Scene change data:
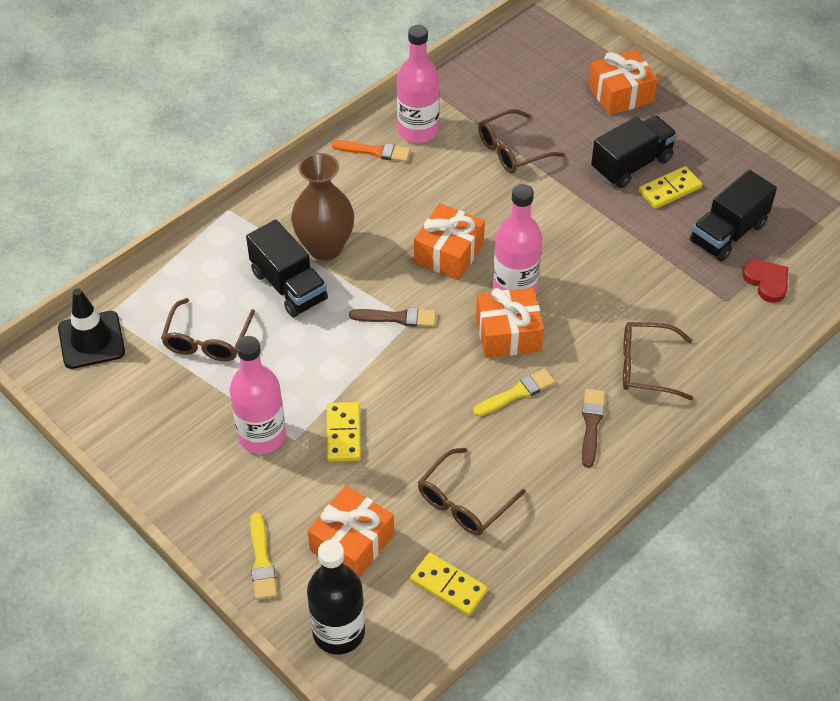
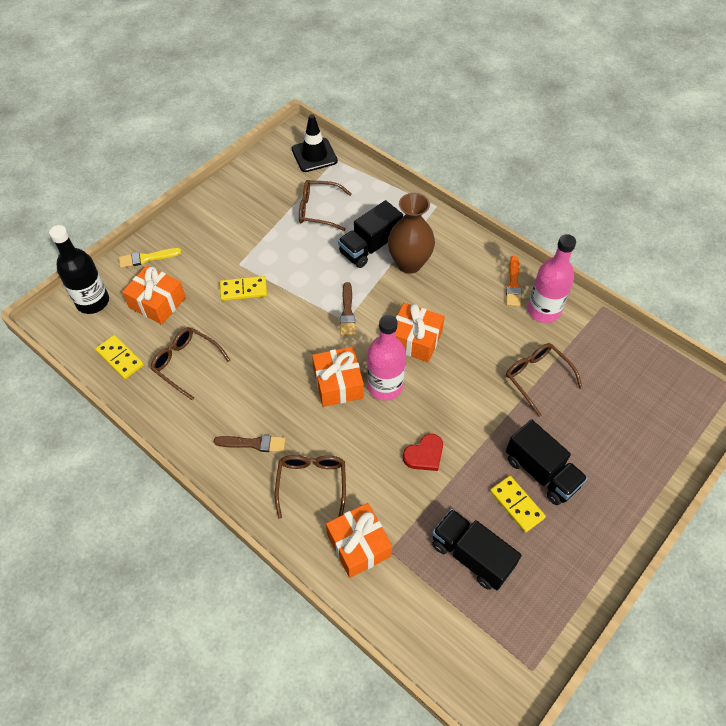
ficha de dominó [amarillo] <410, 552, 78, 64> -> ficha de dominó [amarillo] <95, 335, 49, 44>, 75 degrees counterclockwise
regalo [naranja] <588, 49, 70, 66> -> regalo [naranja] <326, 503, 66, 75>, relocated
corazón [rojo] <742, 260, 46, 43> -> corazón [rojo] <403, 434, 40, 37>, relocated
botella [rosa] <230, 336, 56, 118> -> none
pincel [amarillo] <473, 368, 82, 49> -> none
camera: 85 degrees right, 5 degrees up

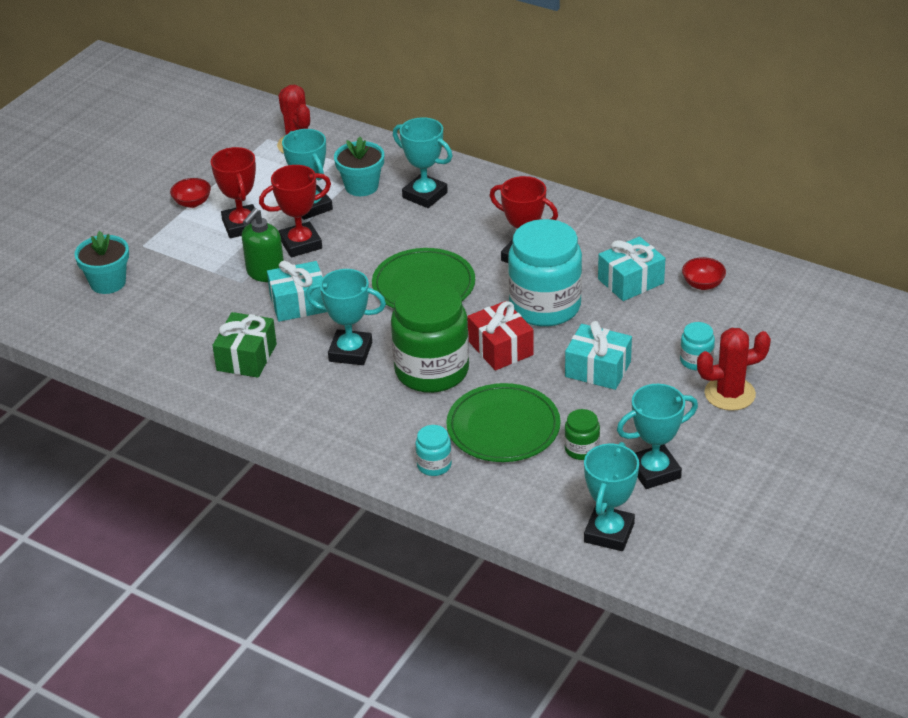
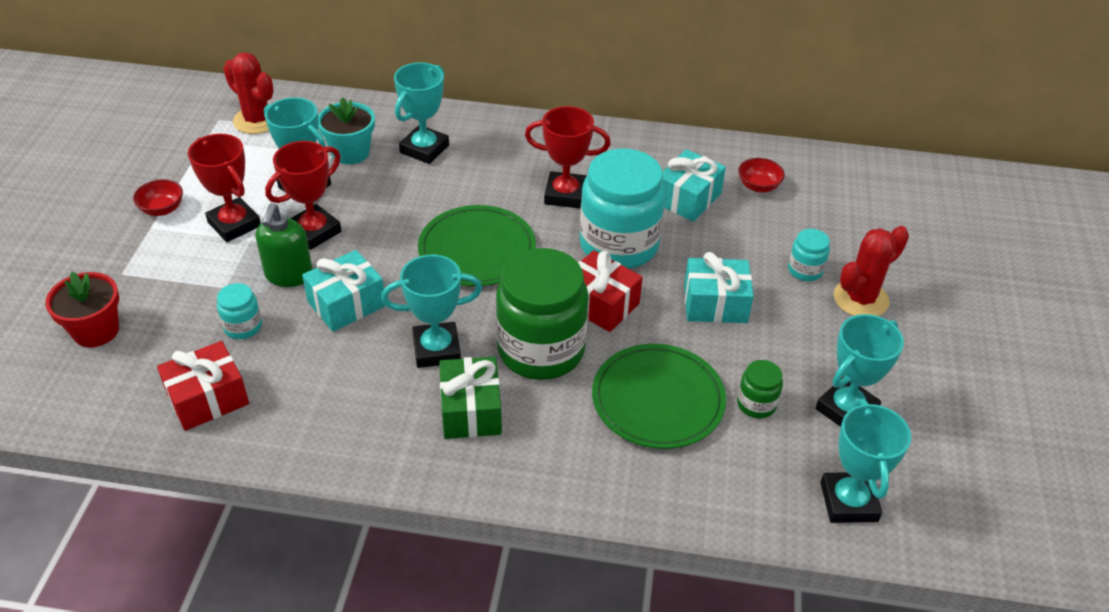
maceta [turquesa] <74, 231, 55, 63> -> maceta [rojo] <45, 271, 74, 76>
none -> regalo [rojo] <157, 341, 92, 90>
tarro [turquesa] <415, 425, 37, 51> -> tarro [turquesa] <217, 283, 45, 56>, relocated
trofeo [turquesa] <393, 117, 60, 91> -> trofeo [turquesa] <394, 62, 55, 102>, 75 degrees counterclockwise
regalo [verde] <212, 312, 65, 66> -> regalo [verde] <439, 357, 63, 82>, relocated
camera: 25 degrees left, 5 degrees up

Exercise prompt: Taking the lines above, repeat exactly those from the line that contains "corazón [rojo] <742, 260, 46, 43>" through the line that contains "pincel [amarillo] <473, 368, 82, 49> -> none", and both of those lines as well. Include nothing else.

Response area:
corazón [rojo] <742, 260, 46, 43> -> corazón [rojo] <403, 434, 40, 37>, relocated
botella [rosa] <230, 336, 56, 118> -> none
pincel [amarillo] <473, 368, 82, 49> -> none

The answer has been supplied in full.